Task: Every line below that holds the string "arrow" must be copied.

________________________________________

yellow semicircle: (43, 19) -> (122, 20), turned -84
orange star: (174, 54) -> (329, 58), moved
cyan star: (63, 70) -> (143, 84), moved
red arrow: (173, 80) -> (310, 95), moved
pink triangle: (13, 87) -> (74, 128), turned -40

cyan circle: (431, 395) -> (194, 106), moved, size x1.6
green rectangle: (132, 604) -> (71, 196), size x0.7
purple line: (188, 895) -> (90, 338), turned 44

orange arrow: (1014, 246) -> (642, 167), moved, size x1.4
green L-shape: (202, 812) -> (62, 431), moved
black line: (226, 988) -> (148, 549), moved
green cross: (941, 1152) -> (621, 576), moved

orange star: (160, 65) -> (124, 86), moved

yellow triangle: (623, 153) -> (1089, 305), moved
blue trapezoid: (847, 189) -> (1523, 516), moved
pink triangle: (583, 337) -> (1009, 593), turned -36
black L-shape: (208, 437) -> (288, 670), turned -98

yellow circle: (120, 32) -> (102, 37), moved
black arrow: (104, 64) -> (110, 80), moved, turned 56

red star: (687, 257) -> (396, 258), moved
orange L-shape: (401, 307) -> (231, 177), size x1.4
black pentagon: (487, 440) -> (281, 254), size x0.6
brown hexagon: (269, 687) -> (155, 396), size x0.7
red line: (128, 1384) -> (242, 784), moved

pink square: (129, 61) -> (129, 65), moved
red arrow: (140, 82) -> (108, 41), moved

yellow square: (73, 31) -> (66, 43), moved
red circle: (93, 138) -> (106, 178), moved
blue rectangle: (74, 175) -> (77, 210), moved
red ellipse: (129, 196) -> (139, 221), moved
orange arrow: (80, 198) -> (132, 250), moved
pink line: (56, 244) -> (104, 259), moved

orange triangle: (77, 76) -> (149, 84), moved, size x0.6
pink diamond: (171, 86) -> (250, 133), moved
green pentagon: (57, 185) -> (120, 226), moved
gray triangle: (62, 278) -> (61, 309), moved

________________________________________

Result below:
red arrow: (173, 80) -> (310, 95), moved
orange arrow: (1014, 246) -> (642, 167), moved, size x1.4
black arrow: (104, 64) -> (110, 80), moved, turned 56
red arrow: (140, 82) -> (108, 41), moved
orange arrow: (80, 198) -> (132, 250), moved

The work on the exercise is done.